▸ **EXERCISE INSTRUCTIONS**: Copy all lines below that use the word "flashlight".

▸ **PROVIDED DATA**:
↓
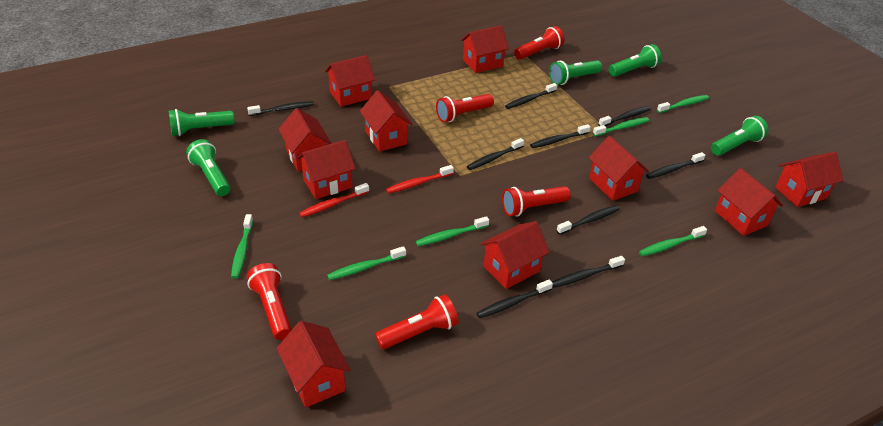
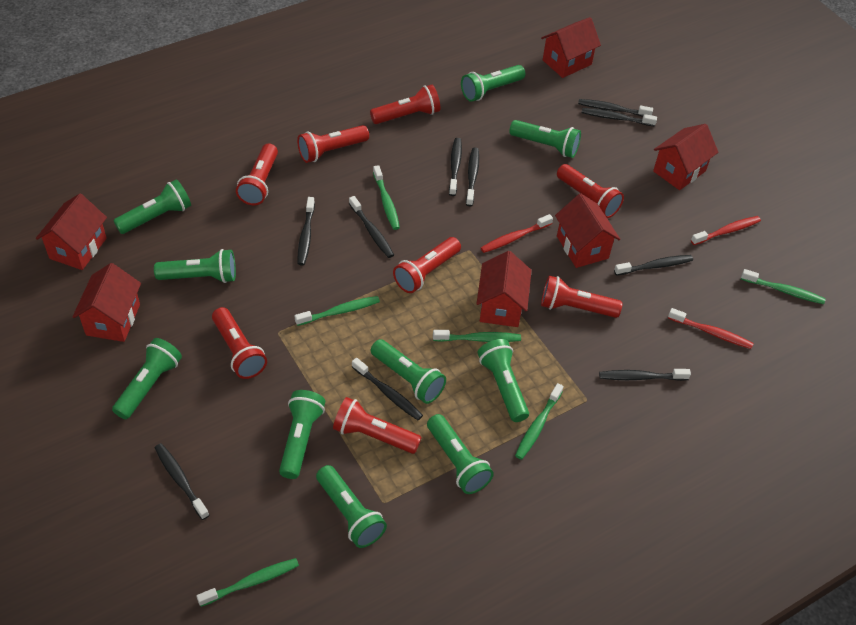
black toothbrush: 9 -> 10
green flashlight: 5 -> 10
red flashlight: 5 -> 8
red house: 10 -> 6
red toothbrush: 2 -> 3

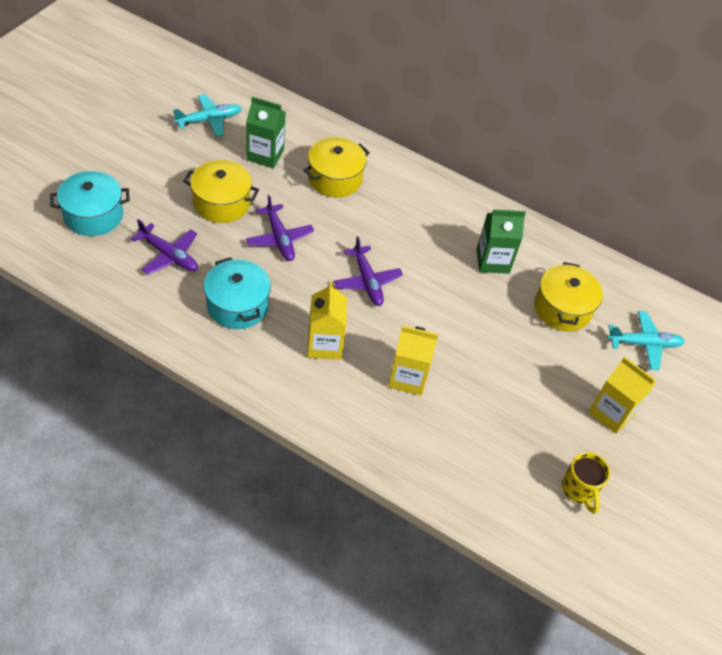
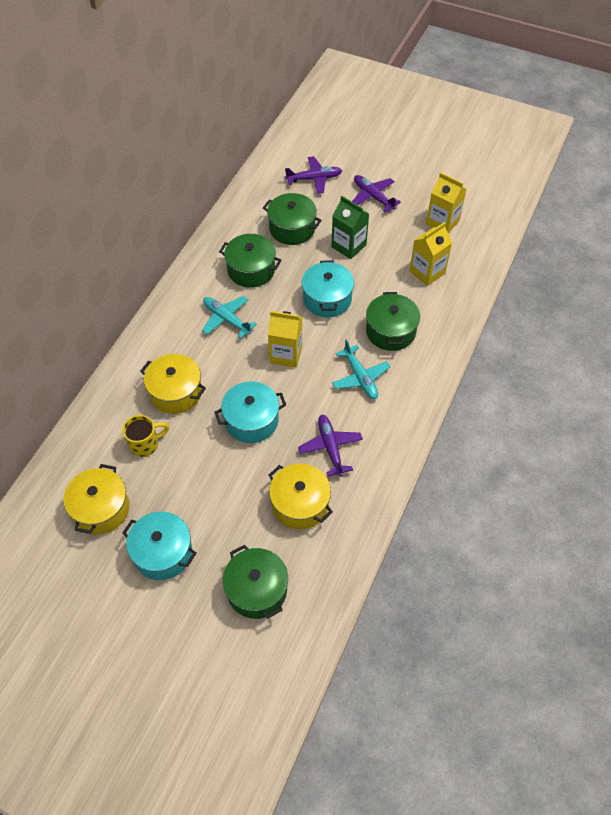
green carton: 2 -> 1
green pot: 0 -> 4
turquoise pot: 2 -> 3

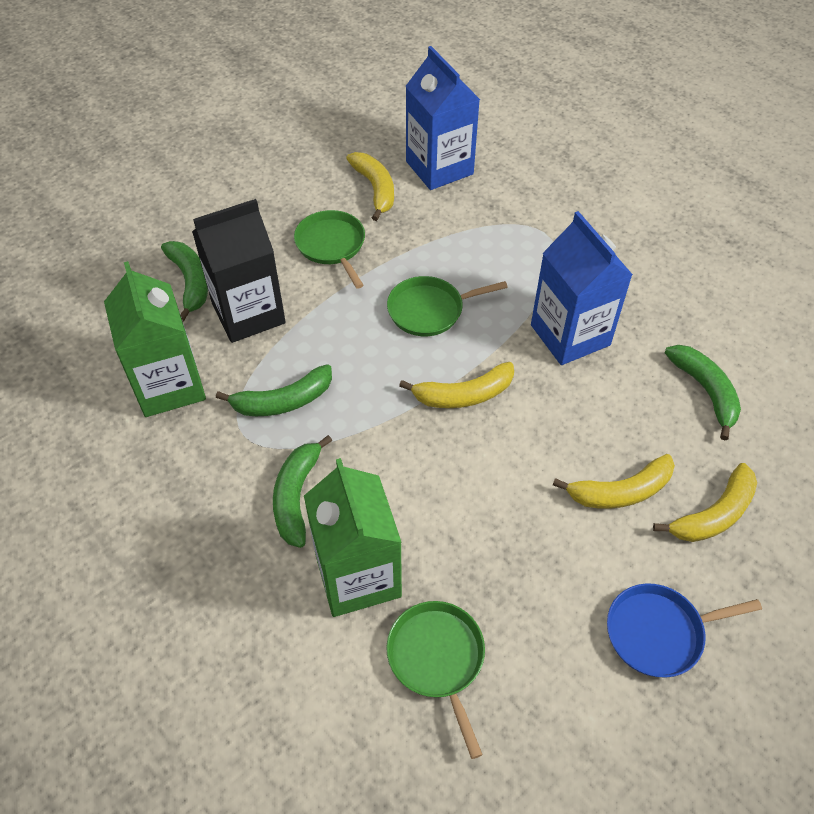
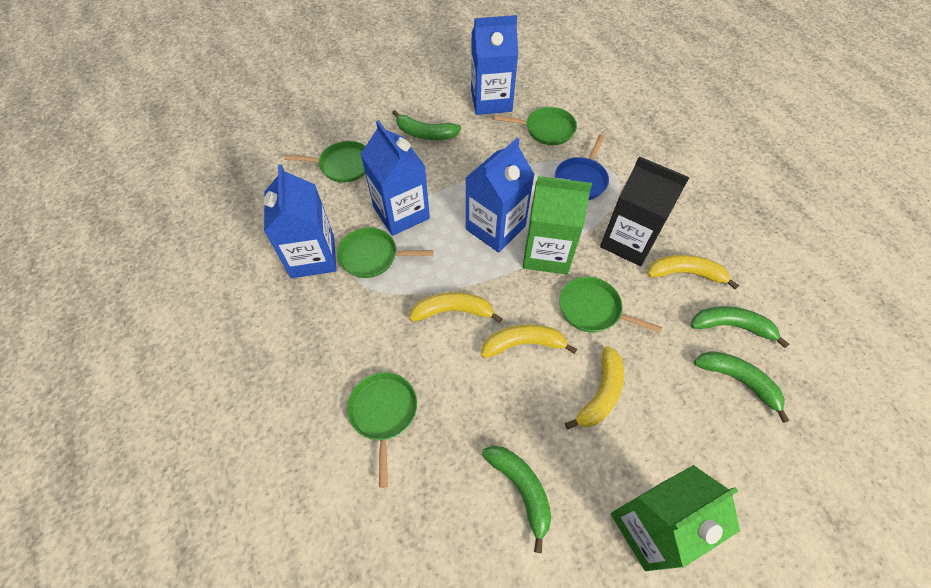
blue carton: 2 -> 4
green pan: 3 -> 5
↑
▸ **RESULT FOR THIS EXERCISE**:
green flashlight: 5 -> 10
red flashlight: 5 -> 8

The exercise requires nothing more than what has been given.